Return only the final portion of the entries: the line with "LCD pin SCL: D11 -> D8" and every line after it, each one exact.
'''
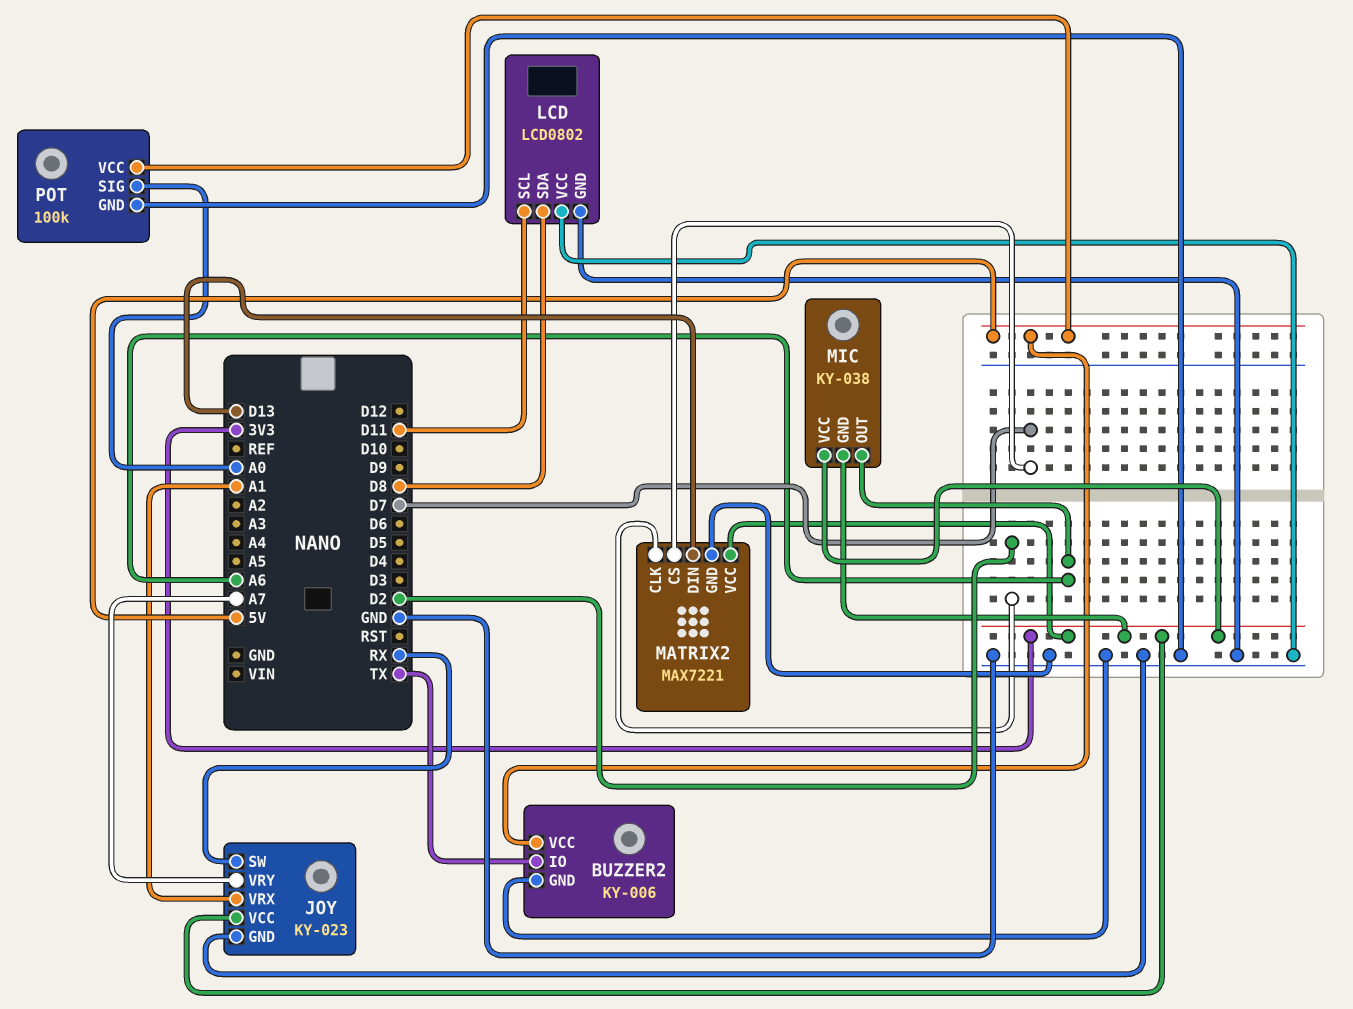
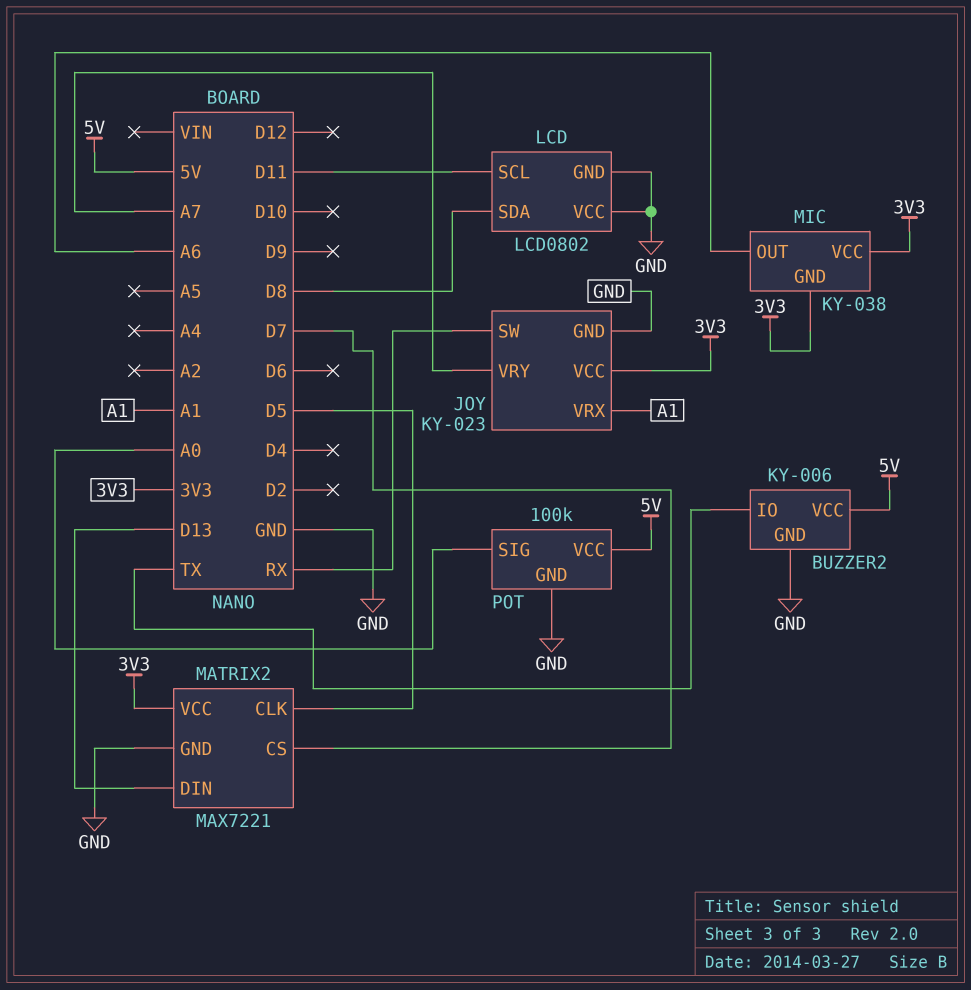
MATRIX2 pin CLK: D2 -> D5

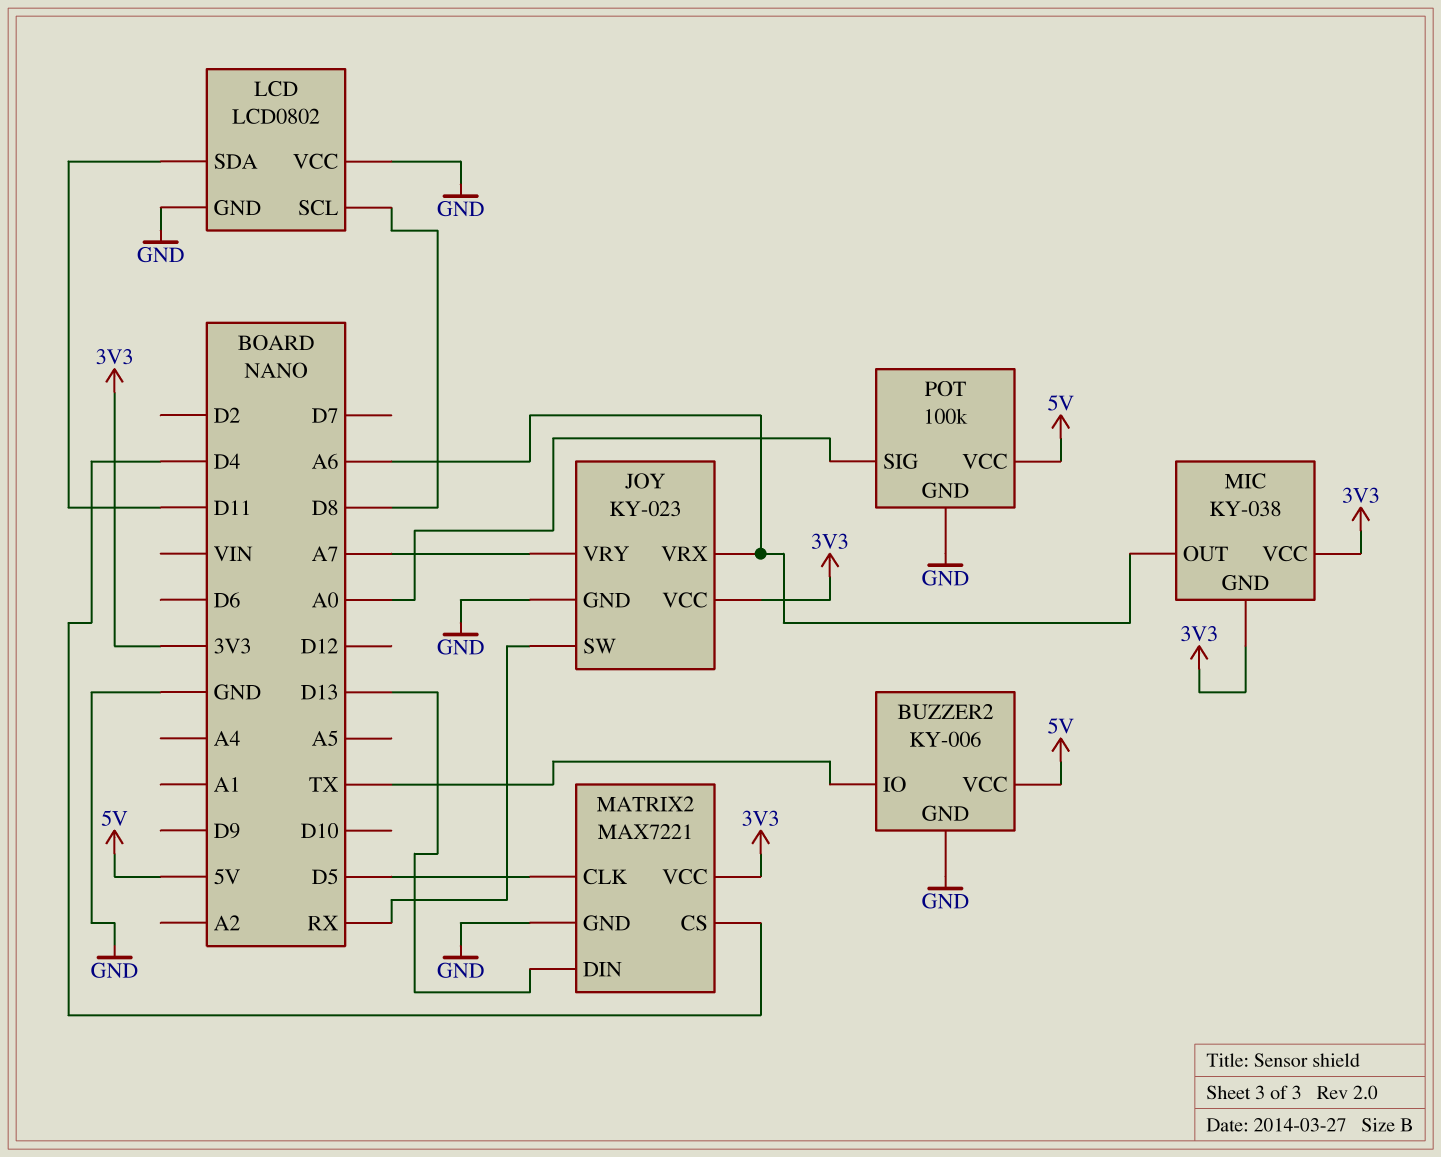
JOY pin VRX: A1 -> A6
LCD pin SCL: D11 -> D8
LCD pin SDA: D8 -> D11
MATRIX2 pin CS: D7 -> D4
'''
» **OUTPUT OF THE EXERCISE**:
LCD pin SCL: D11 -> D8
LCD pin SDA: D8 -> D11
MATRIX2 pin CS: D7 -> D4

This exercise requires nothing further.